▶ Exercise details:
Copy every record exactly, and keep the pictures out.

▶ Given data:
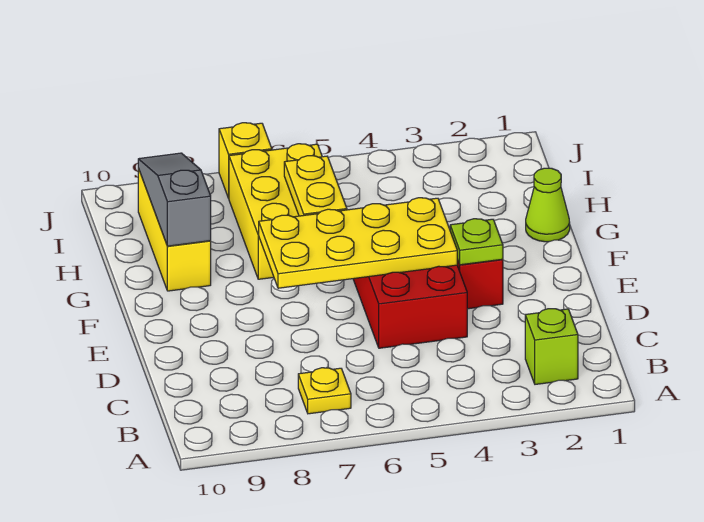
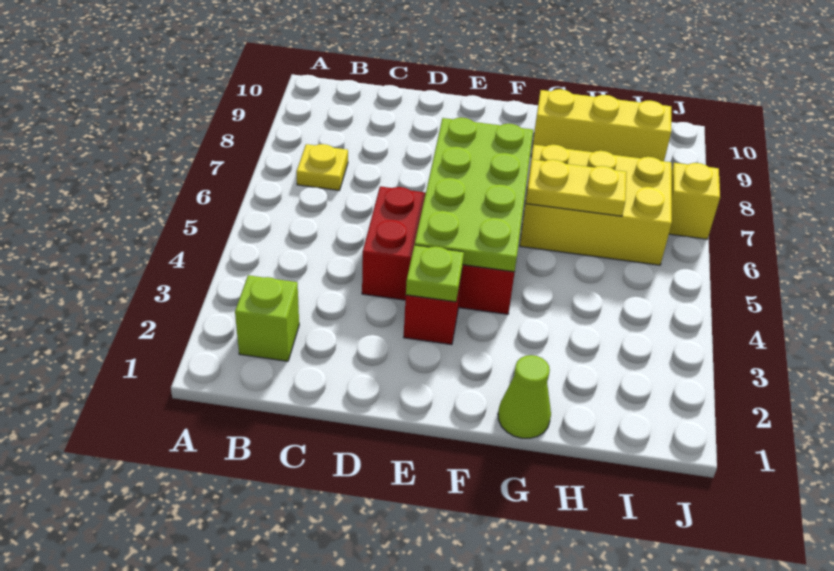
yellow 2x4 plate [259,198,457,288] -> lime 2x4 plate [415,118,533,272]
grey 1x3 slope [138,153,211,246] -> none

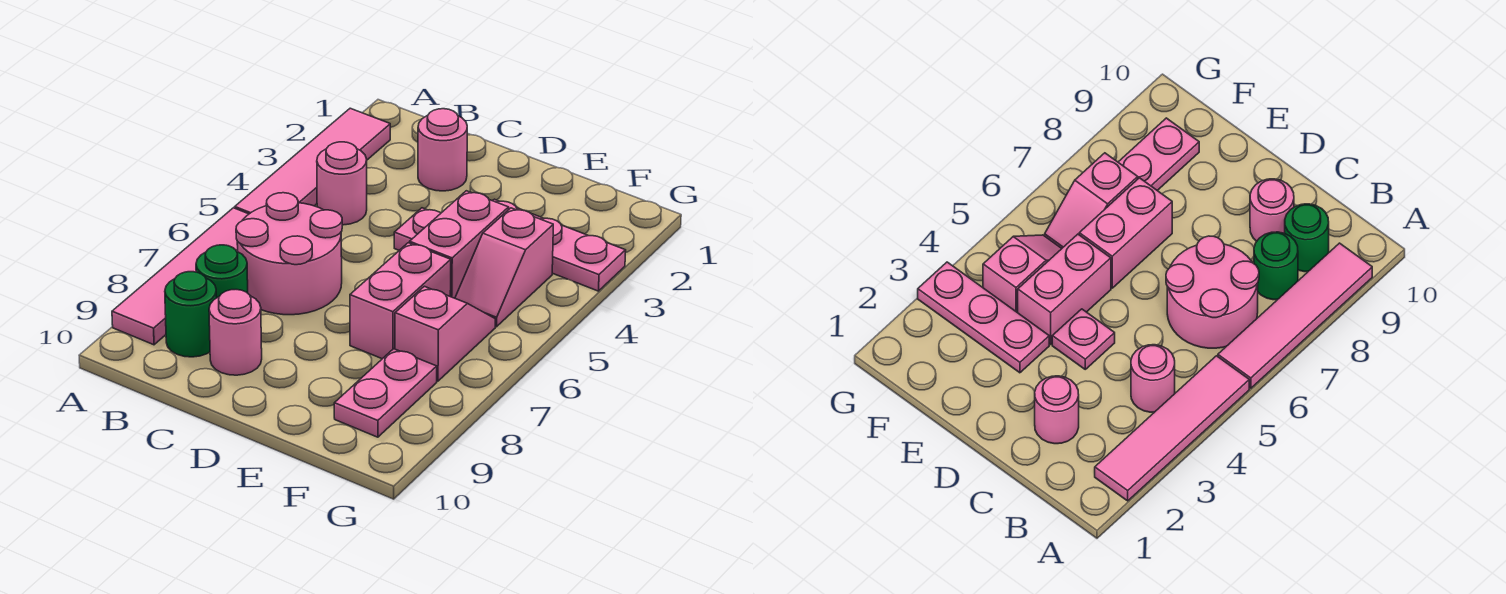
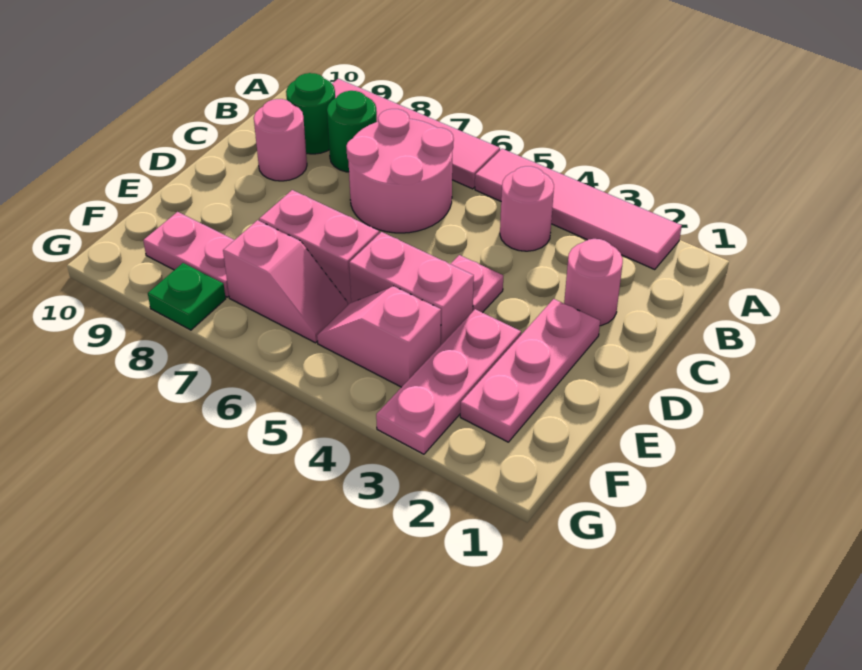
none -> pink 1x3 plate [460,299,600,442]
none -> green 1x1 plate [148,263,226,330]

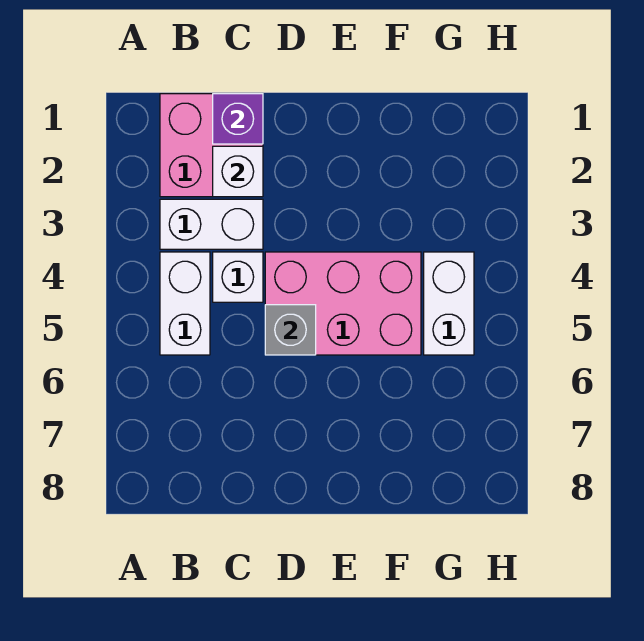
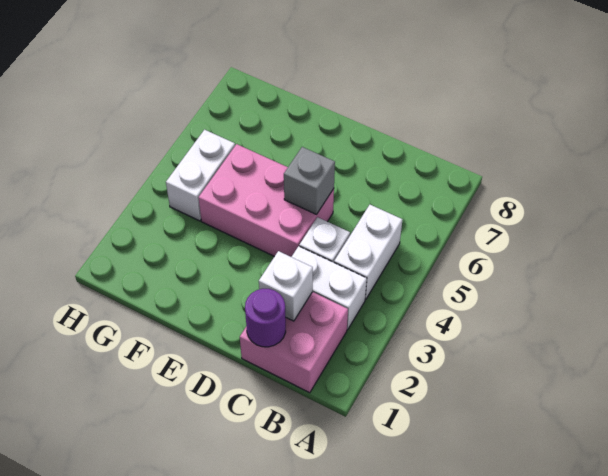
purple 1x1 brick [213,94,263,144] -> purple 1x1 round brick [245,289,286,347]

▶ Solution for this exercise:
yellow 2x4 plate [259,198,457,288] -> lime 2x4 plate [415,118,533,272]
grey 1x3 slope [138,153,211,246] -> none

none -> pink 1x3 plate [460,299,600,442]
none -> green 1x1 plate [148,263,226,330]

purple 1x1 brick [213,94,263,144] -> purple 1x1 round brick [245,289,286,347]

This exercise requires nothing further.